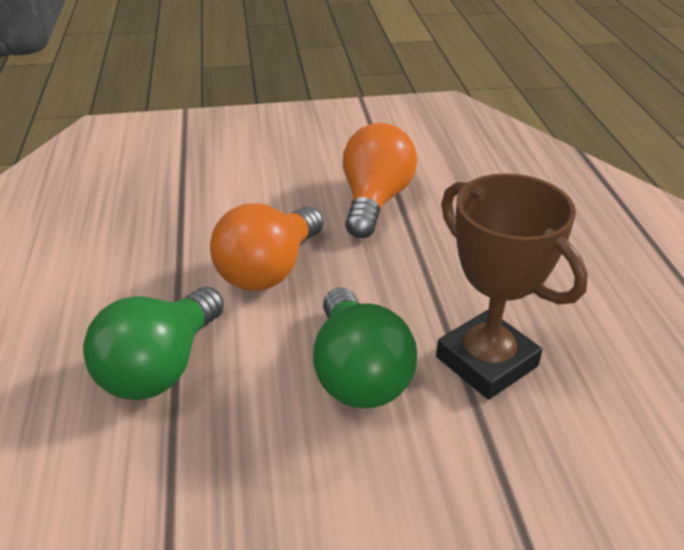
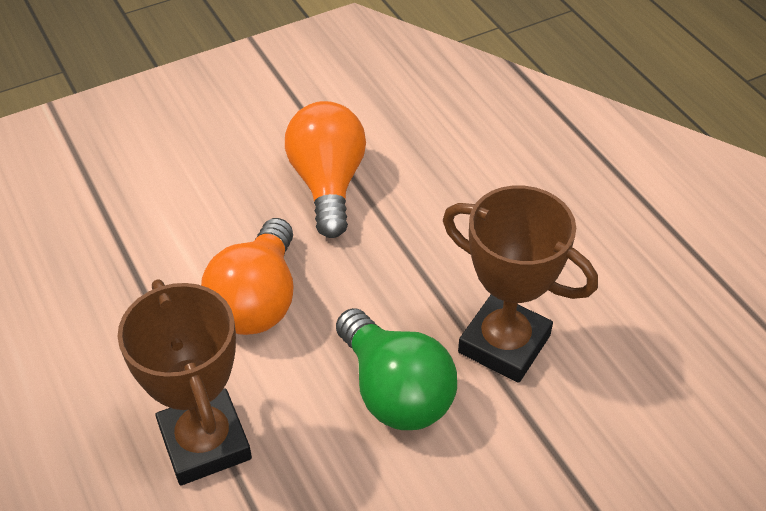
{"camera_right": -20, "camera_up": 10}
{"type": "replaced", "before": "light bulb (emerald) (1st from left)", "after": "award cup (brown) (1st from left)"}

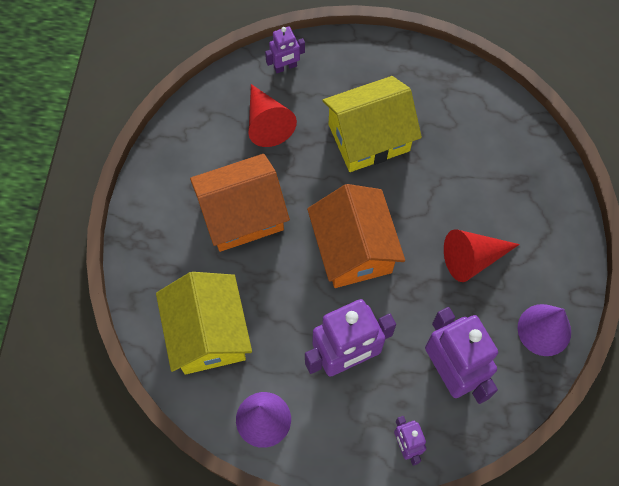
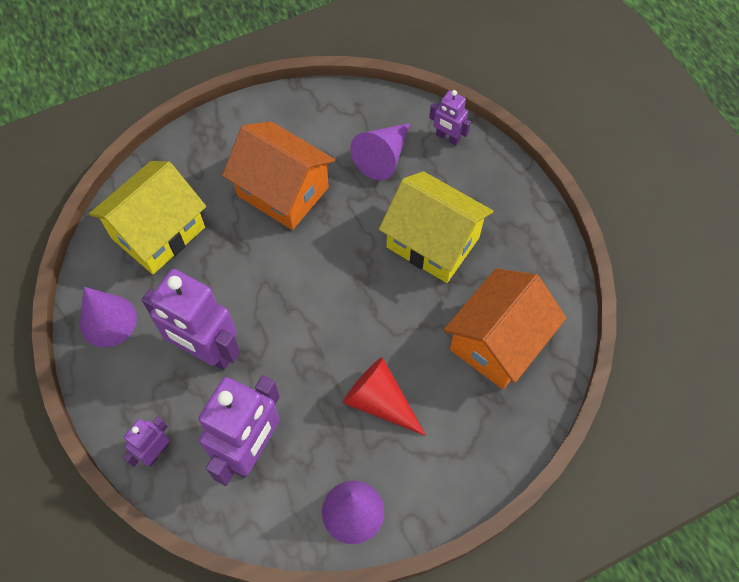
{"camera_right": 55, "camera_up": -5}
{"type": "recoloured", "before": "cone shape (scarlet) (1st from left)", "after": "cone shape (violet) (3rd from left)"}
{"type": "moved", "before": "cottage (orange) (2nd from left)"}

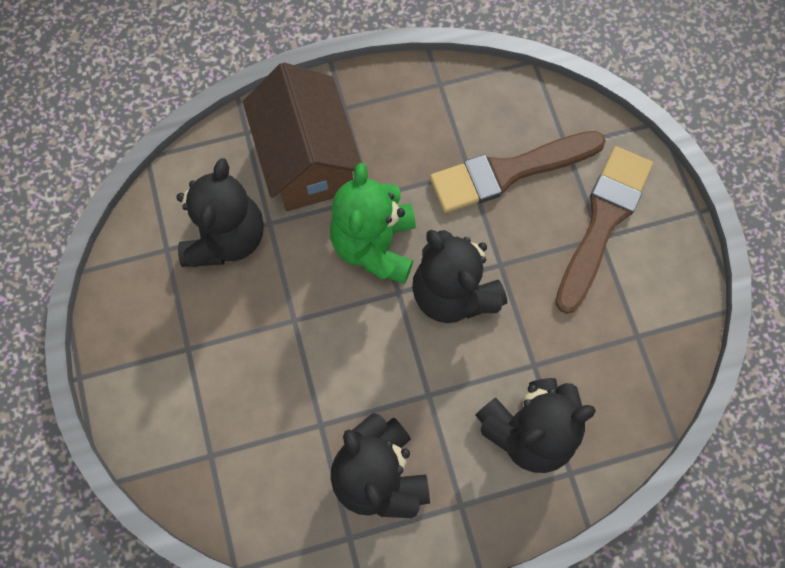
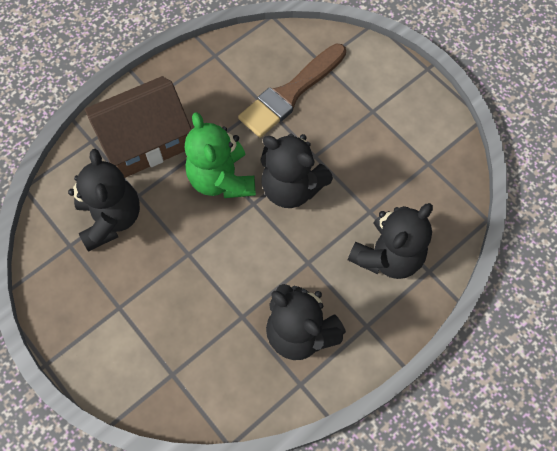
{"camera_right": -25, "camera_up": -5}
{"type": "turned", "before": "cottage (brown)", "turn": -75}
{"type": "removed", "before": "paintbrush (brown) (2nd from left)"}

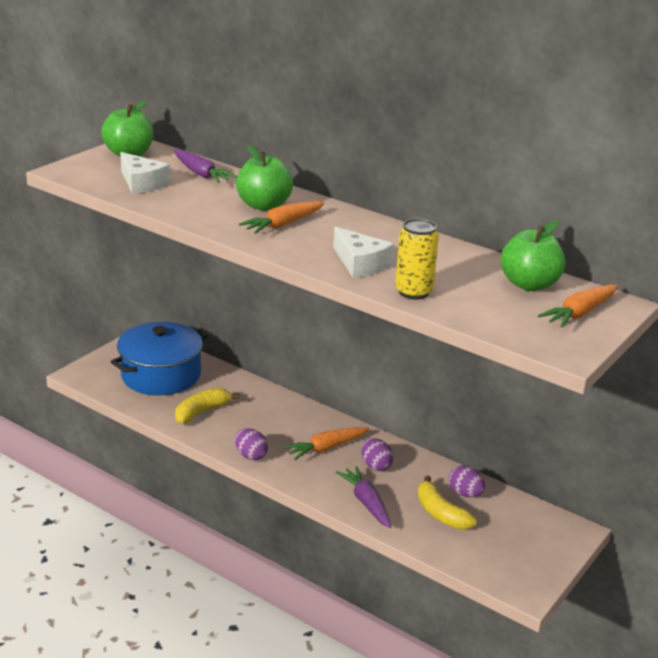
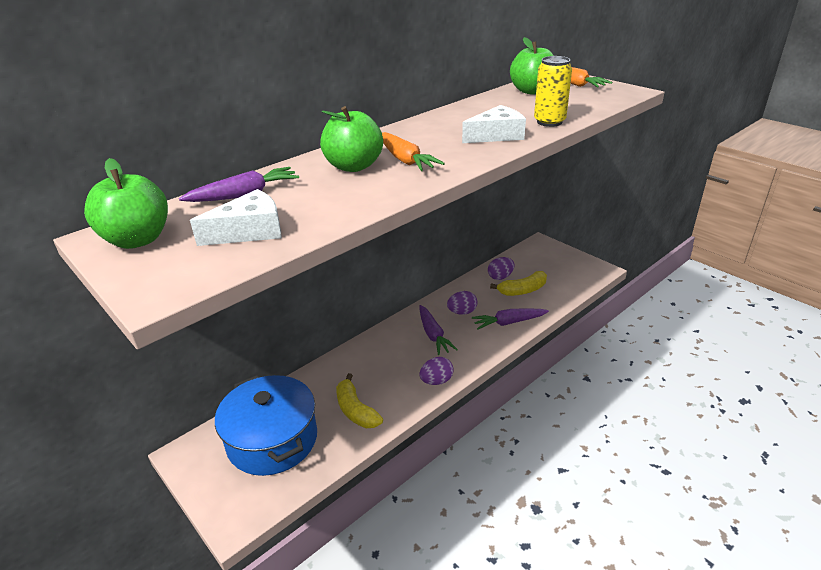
{"camera_right": -75, "camera_up": 5}
{"type": "recoloured", "before": "carrot (orange) (2nd from left)", "after": "carrot (violet) (2nd from left)"}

-- -- --

WHAT YOU SHOULD DO. Please copy out each line in the entries that mentions the string "recoloured".

YOUR SOLUTION.
{"type": "recoloured", "before": "cone shape (scarlet) (1st from left)", "after": "cone shape (violet) (3rd from left)"}
{"type": "recoloured", "before": "carrot (orange) (2nd from left)", "after": "carrot (violet) (2nd from left)"}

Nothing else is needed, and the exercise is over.